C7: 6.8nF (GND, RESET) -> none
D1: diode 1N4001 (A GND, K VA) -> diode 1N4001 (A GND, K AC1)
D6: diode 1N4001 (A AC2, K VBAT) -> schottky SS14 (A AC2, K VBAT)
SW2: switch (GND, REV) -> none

==

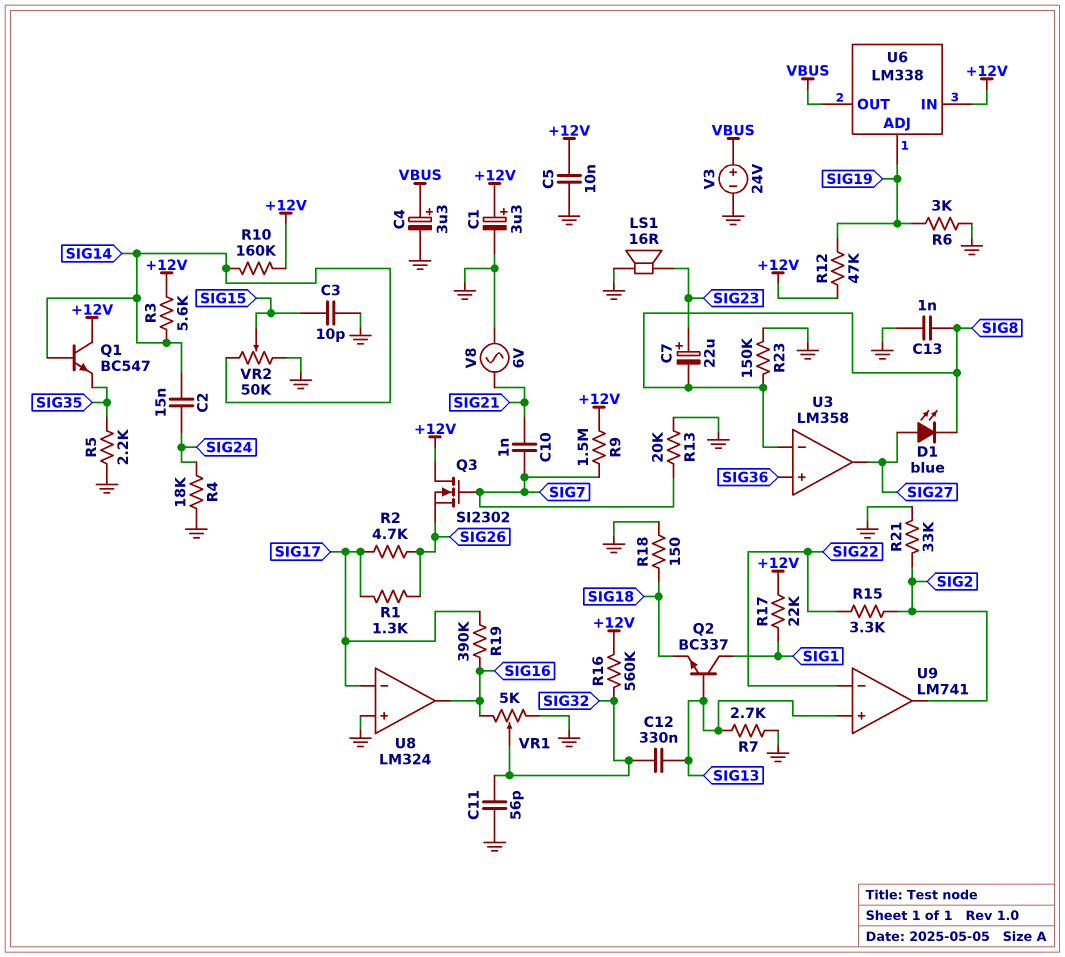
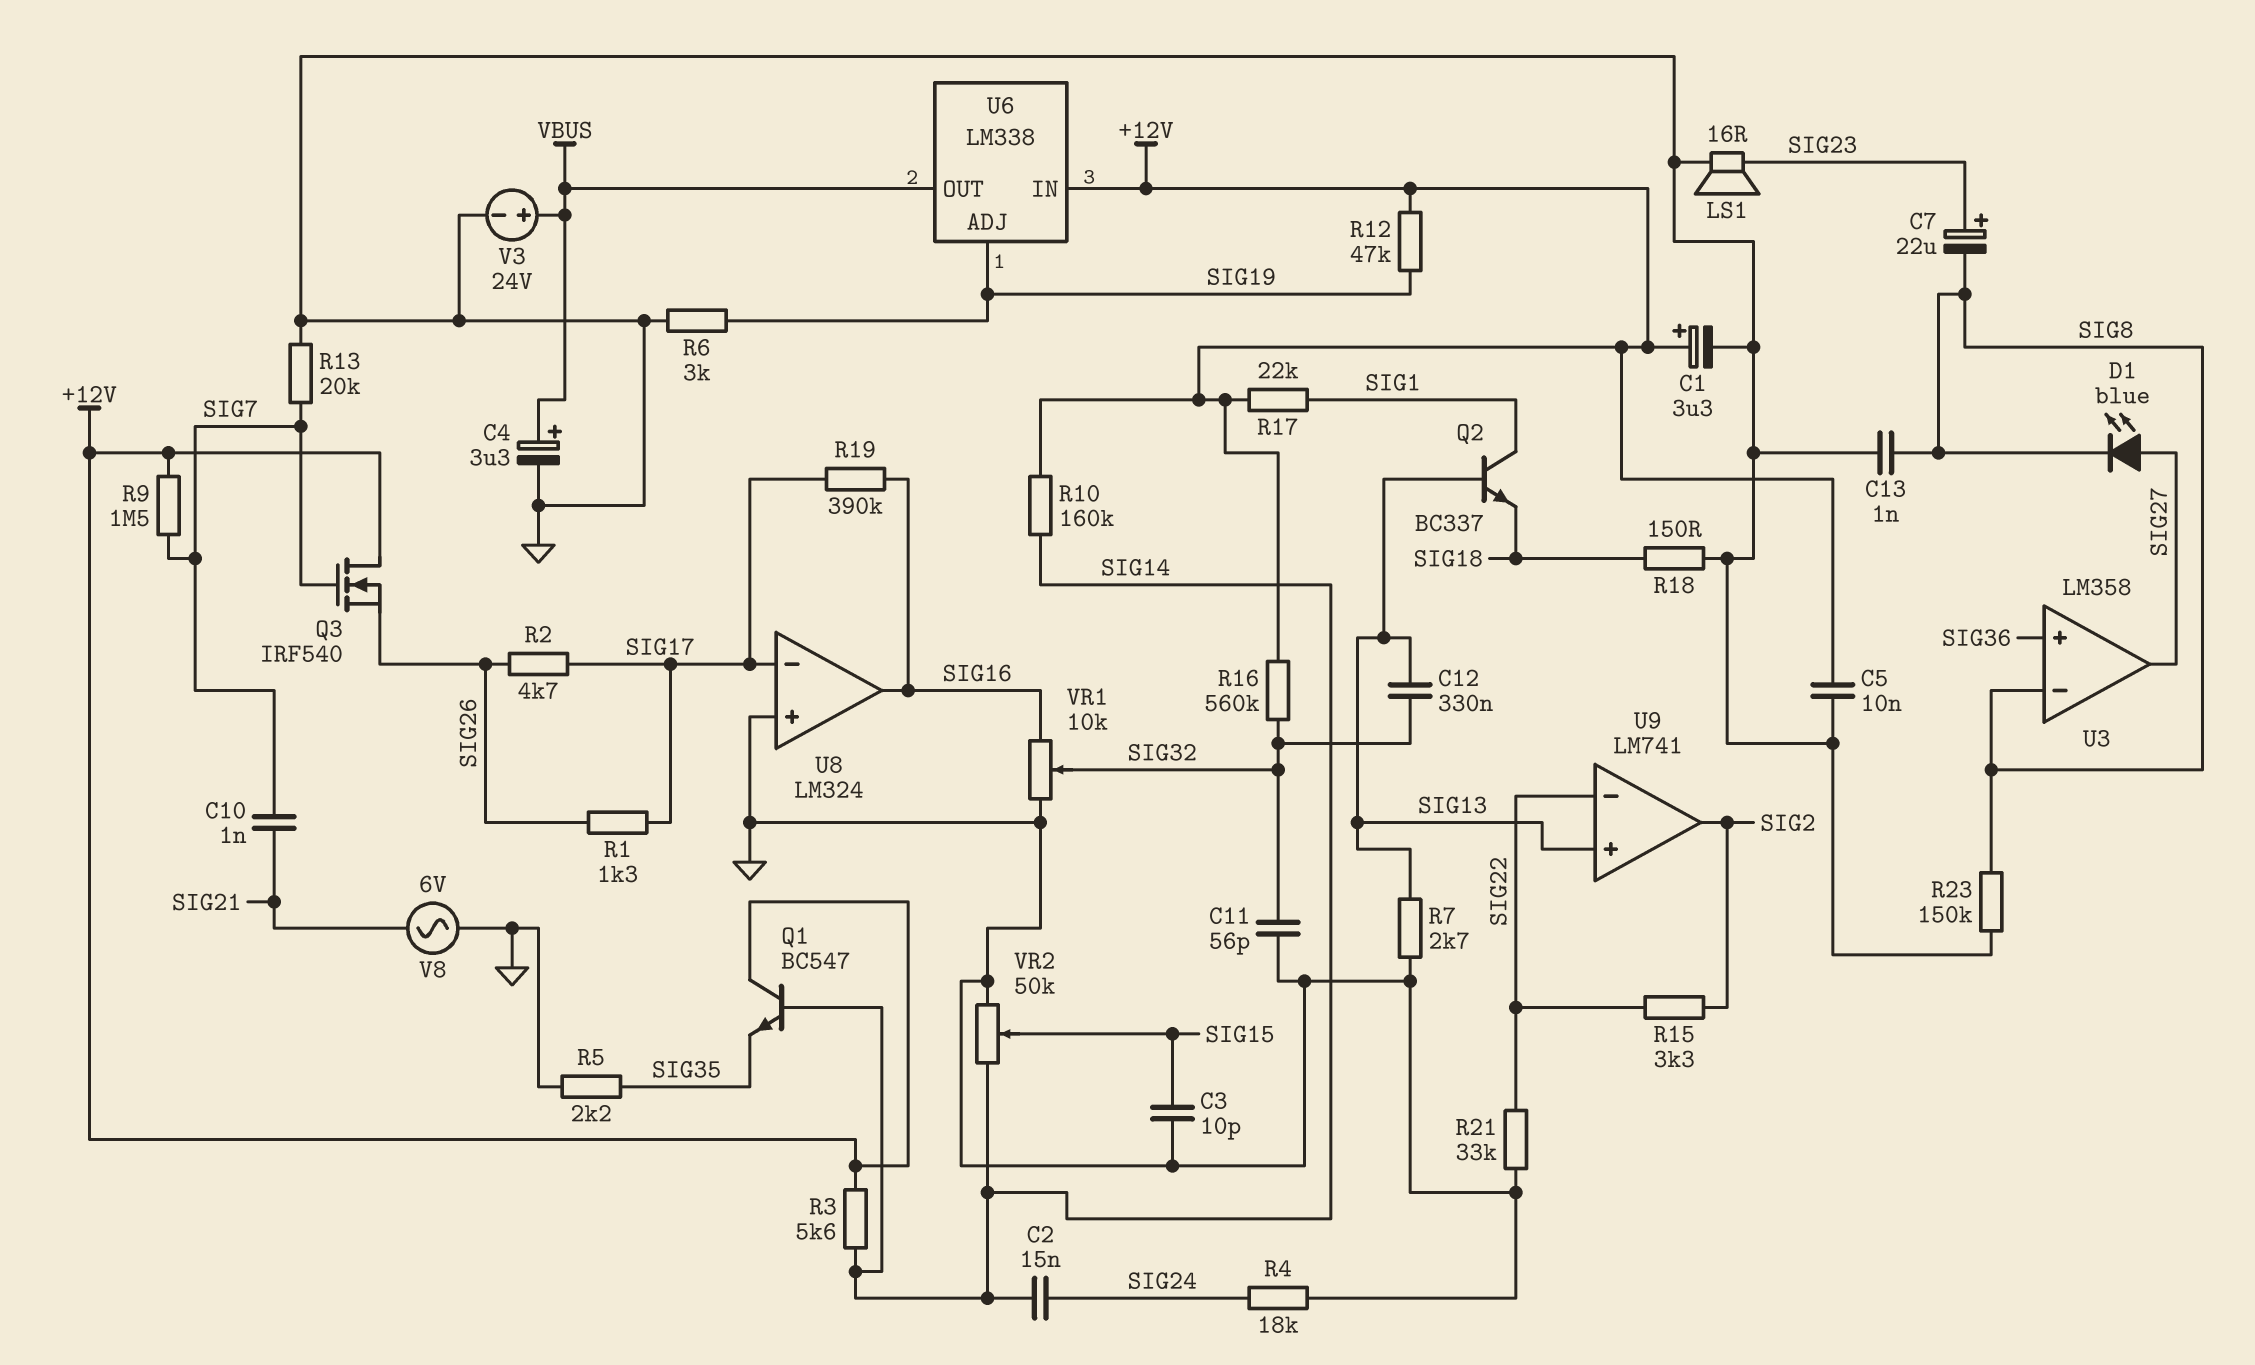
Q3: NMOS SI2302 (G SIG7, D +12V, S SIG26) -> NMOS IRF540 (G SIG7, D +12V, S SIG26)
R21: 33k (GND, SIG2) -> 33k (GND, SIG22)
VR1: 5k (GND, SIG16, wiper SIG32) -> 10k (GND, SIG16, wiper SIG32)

* * *

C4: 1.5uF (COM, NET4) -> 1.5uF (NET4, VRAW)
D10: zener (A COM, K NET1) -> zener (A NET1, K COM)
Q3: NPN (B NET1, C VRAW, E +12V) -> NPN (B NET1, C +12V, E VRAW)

▶ _Problem requirements_
From the entries above, return each line with the word "none" in it.

▶ _Response_
C7: 6.8nF (GND, RESET) -> none
SW2: switch (GND, REV) -> none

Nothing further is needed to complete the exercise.